--- TASK DETAILS ---
A faithful copy of all the records is needed, with the pictures omitted.

(Records from a collection)
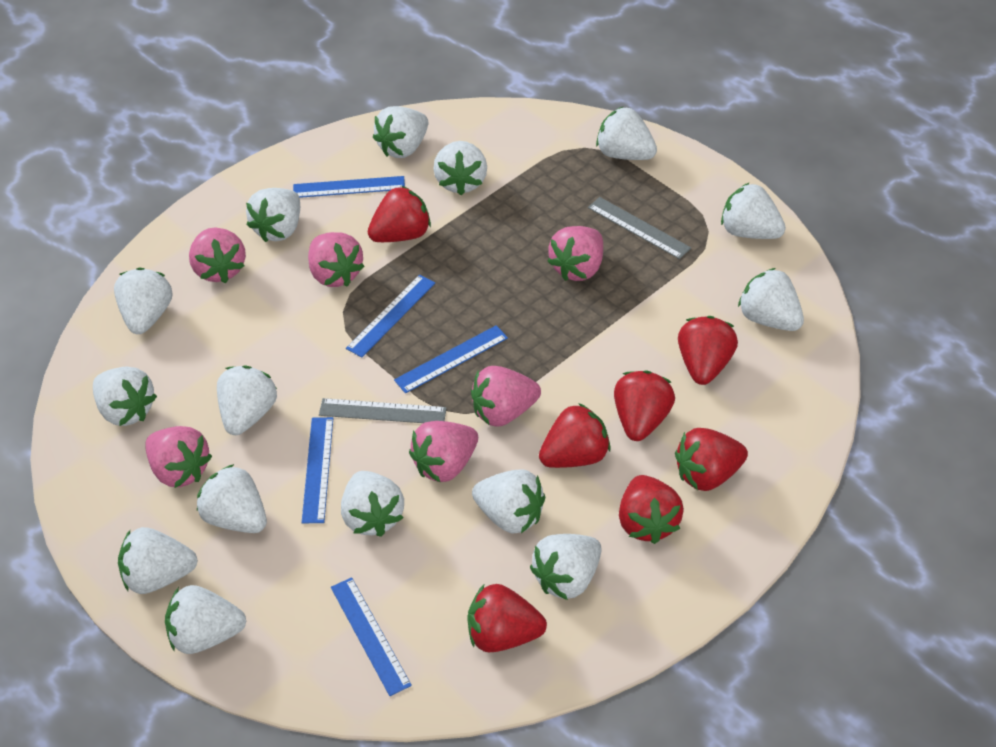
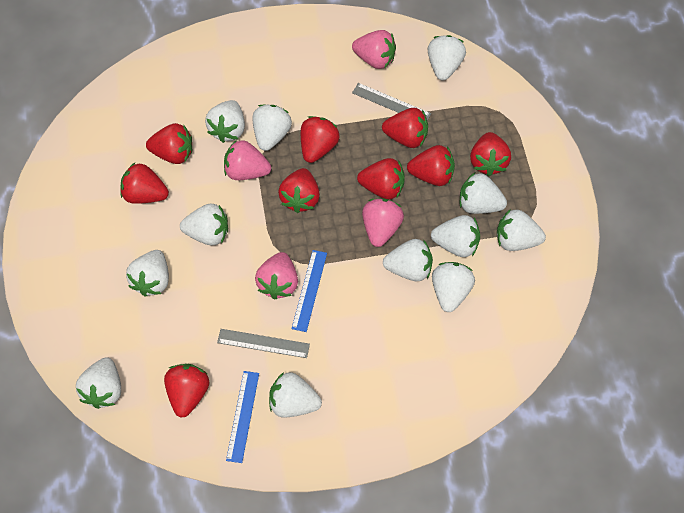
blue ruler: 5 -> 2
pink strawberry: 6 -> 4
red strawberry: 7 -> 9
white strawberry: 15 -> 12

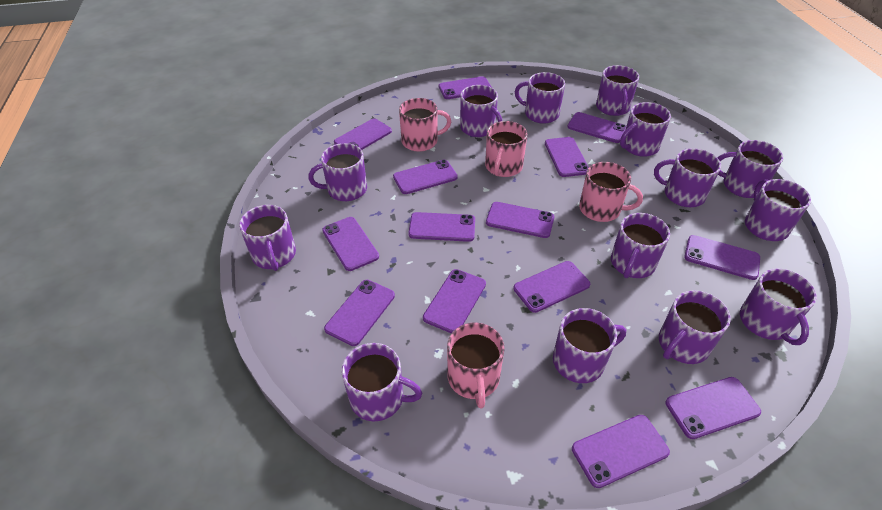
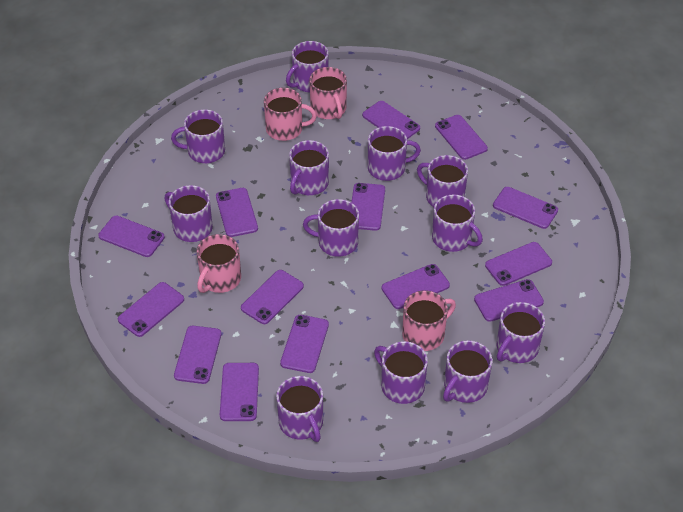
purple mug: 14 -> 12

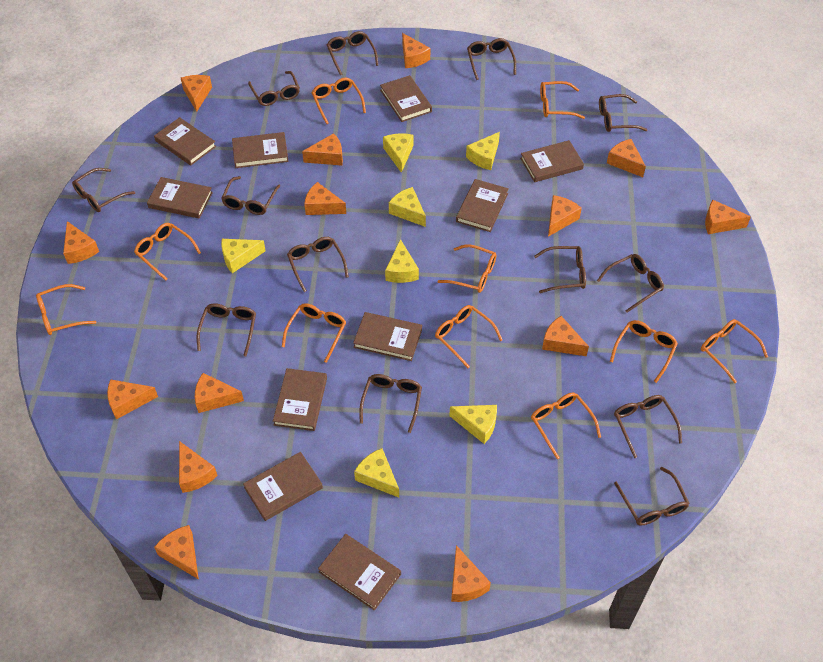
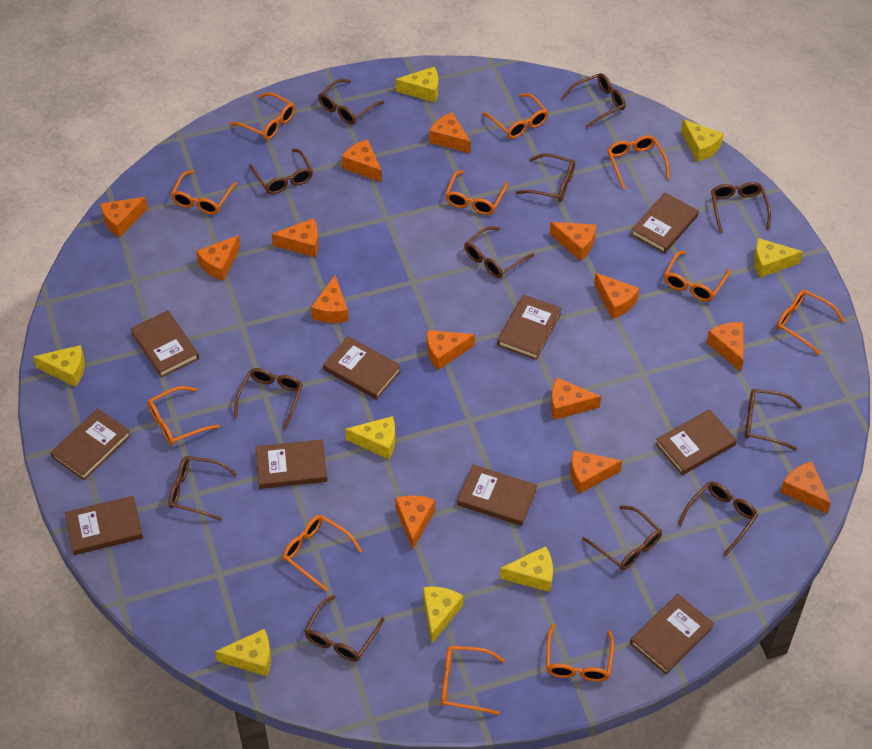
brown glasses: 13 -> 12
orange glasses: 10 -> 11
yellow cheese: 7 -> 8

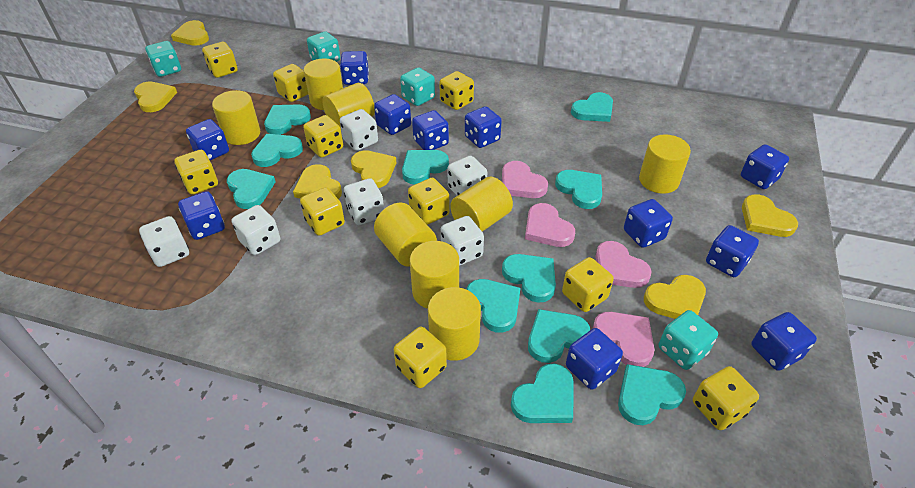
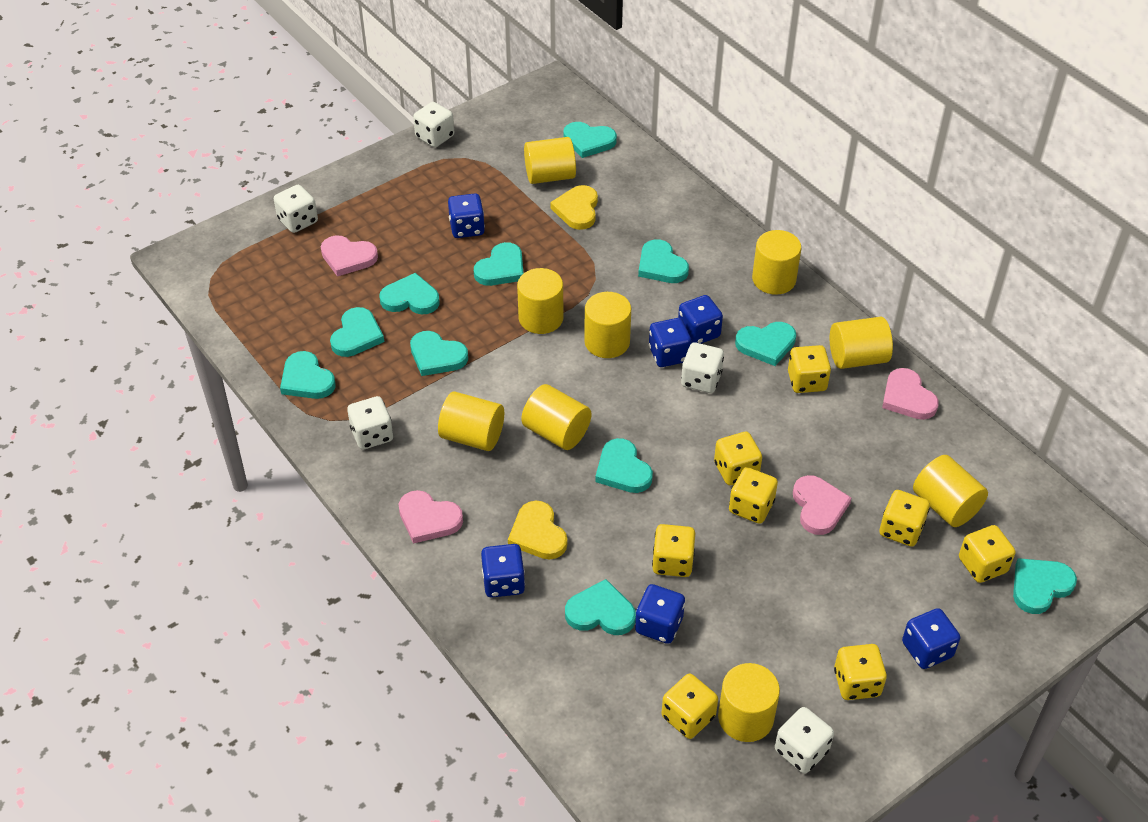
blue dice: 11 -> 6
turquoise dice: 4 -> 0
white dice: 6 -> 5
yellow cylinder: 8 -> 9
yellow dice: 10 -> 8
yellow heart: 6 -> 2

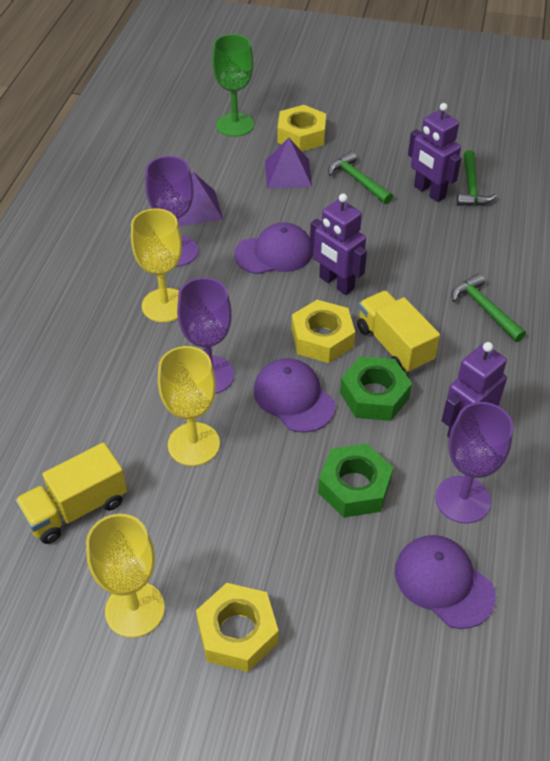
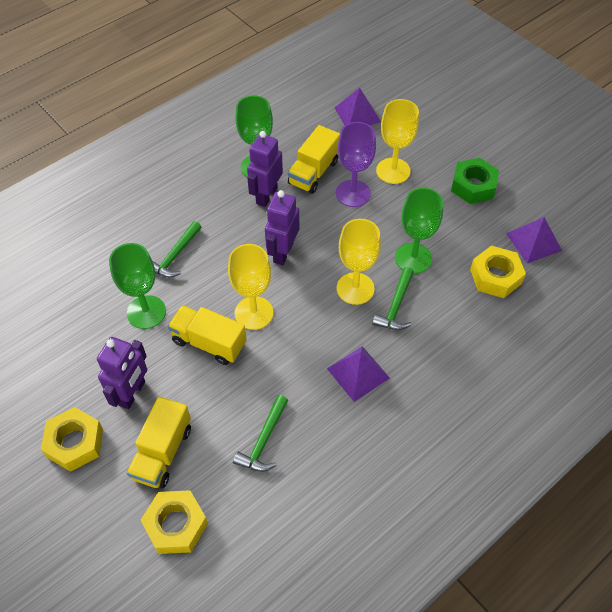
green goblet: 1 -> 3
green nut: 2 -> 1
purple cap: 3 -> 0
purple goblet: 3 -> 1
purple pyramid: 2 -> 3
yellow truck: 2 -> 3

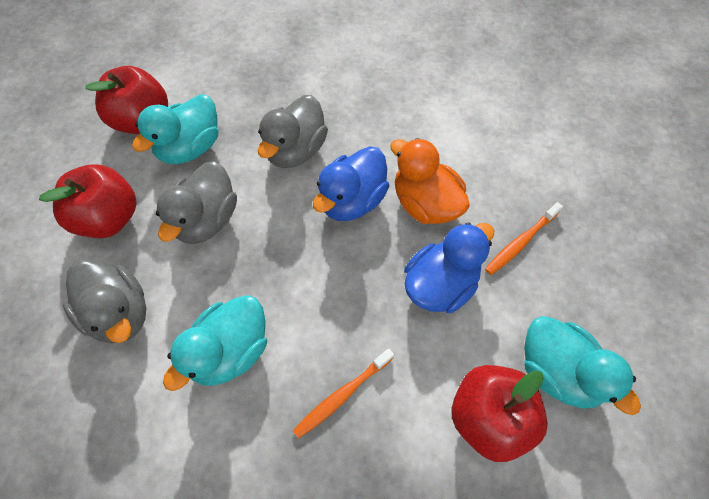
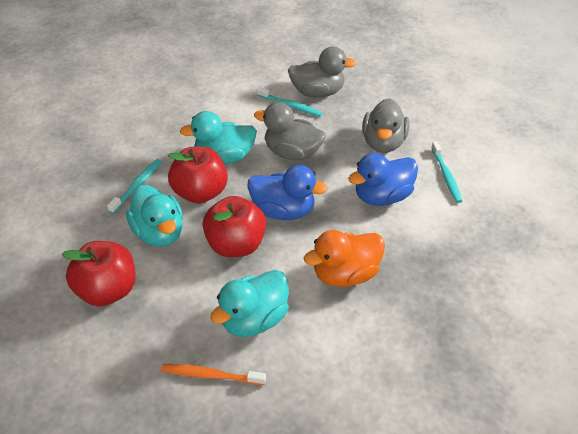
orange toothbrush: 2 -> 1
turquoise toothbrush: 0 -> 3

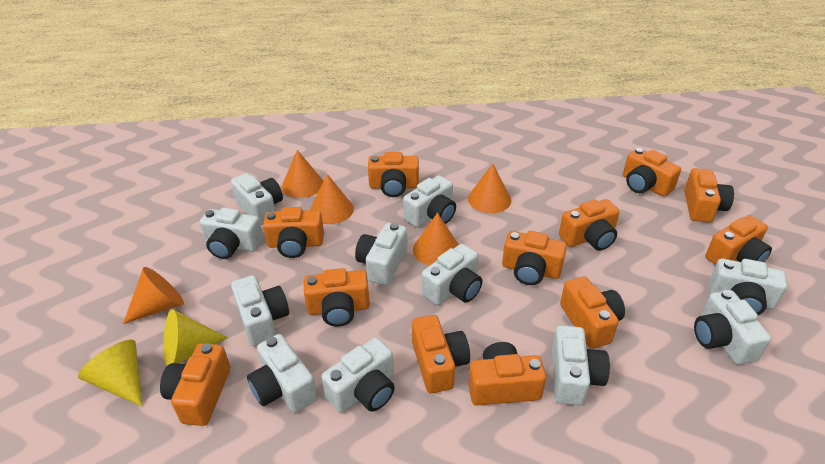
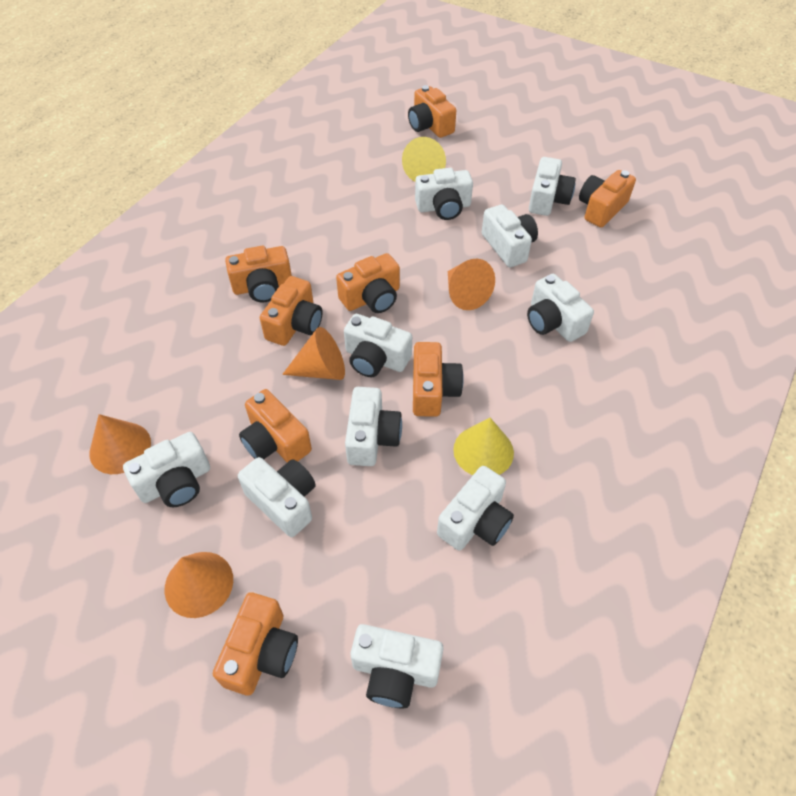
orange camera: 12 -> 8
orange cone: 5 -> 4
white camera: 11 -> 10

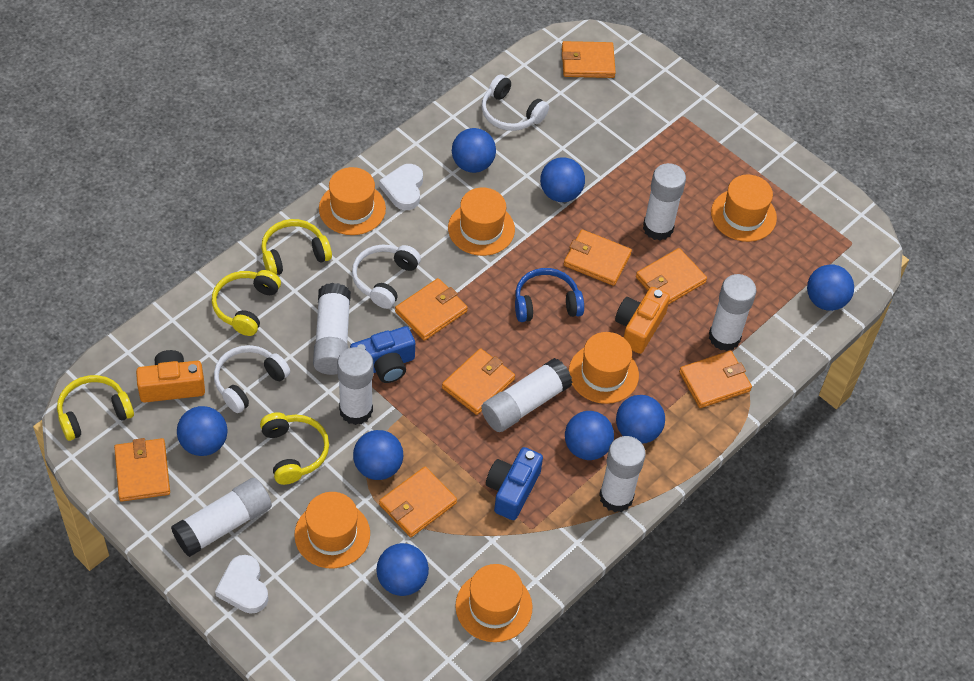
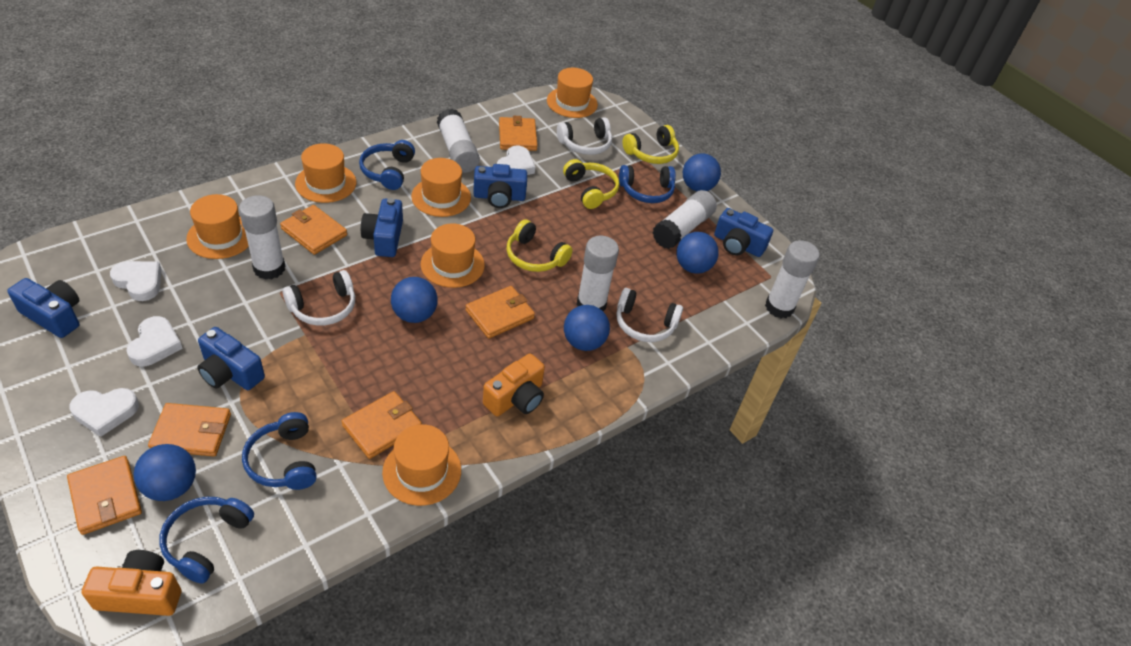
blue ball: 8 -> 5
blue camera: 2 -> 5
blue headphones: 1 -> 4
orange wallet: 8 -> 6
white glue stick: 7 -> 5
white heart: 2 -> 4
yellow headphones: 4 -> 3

--- ANSWER SPACE ---
blue ruler: 5 -> 2
pink strawberry: 6 -> 4
red strawberry: 7 -> 9
white strawberry: 15 -> 12

purple mug: 14 -> 12

brown glasses: 13 -> 12
orange glasses: 10 -> 11
yellow cheese: 7 -> 8

blue dice: 11 -> 6
turquoise dice: 4 -> 0
white dice: 6 -> 5
yellow cylinder: 8 -> 9
yellow dice: 10 -> 8
yellow heart: 6 -> 2

green goblet: 1 -> 3
green nut: 2 -> 1
purple cap: 3 -> 0
purple goblet: 3 -> 1
purple pyramid: 2 -> 3
yellow truck: 2 -> 3

orange toothbrush: 2 -> 1
turquoise toothbrush: 0 -> 3

orange camera: 12 -> 8
orange cone: 5 -> 4
white camera: 11 -> 10

blue ball: 8 -> 5
blue camera: 2 -> 5
blue headphones: 1 -> 4
orange wallet: 8 -> 6
white glue stick: 7 -> 5
white heart: 2 -> 4
yellow headphones: 4 -> 3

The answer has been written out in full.